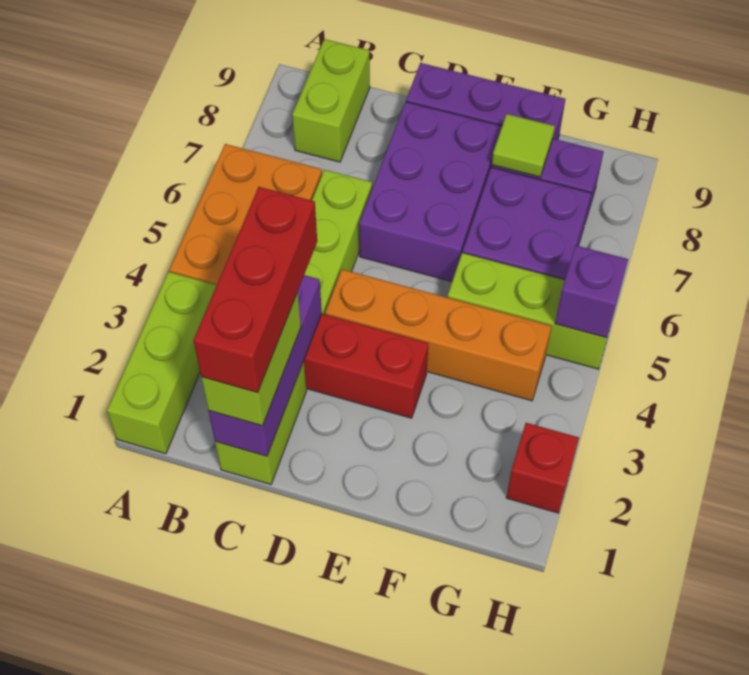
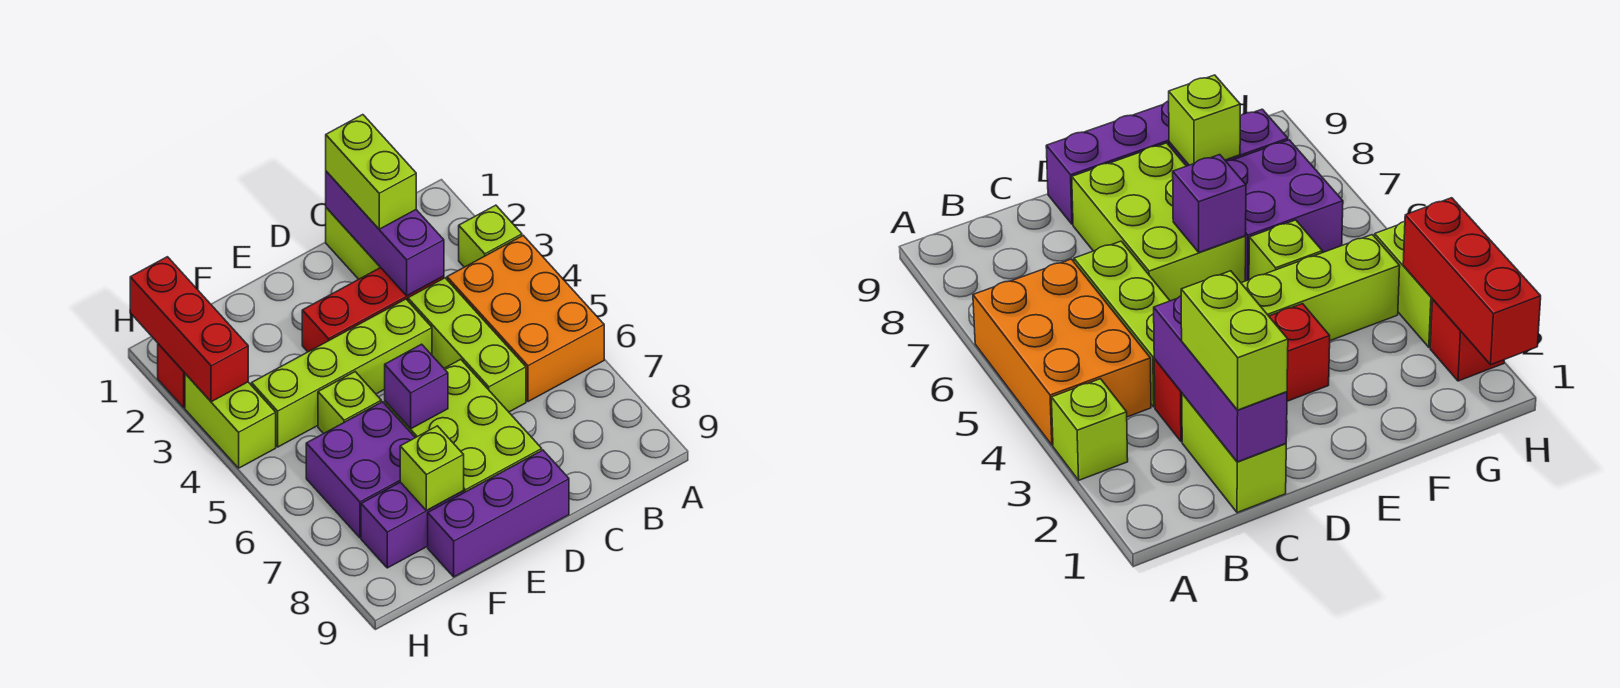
lime brick A1:A3 level 1 -> lime brick A3 level 1
lime brick B8:B9 level 1 -> lime brick H3:H4 level 1
red brick C1:C3 level 4 -> red brick H1:H3 level 2
orange brick D4:G4 level 1 -> lime brick D4:G4 level 1
purple brick D6:E8 level 1 -> lime brick D6:E8 level 1
lime brick F5:H5 level 1 -> lime brick F5 level 1
lime tile F8 level 2 -> lime brick F8 level 2
purple brick H5 level 2 -> purple brick E6 level 2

-- -- --

**ASSIGNMENT**
Look above for the line with "red brick C1:C3", then copy it and each later line exactly, stopping at the last line of the records.

**TASK OUTPUT**
red brick C1:C3 level 4 -> red brick H1:H3 level 2
orange brick D4:G4 level 1 -> lime brick D4:G4 level 1
purple brick D6:E8 level 1 -> lime brick D6:E8 level 1
lime brick F5:H5 level 1 -> lime brick F5 level 1
lime tile F8 level 2 -> lime brick F8 level 2
purple brick H5 level 2 -> purple brick E6 level 2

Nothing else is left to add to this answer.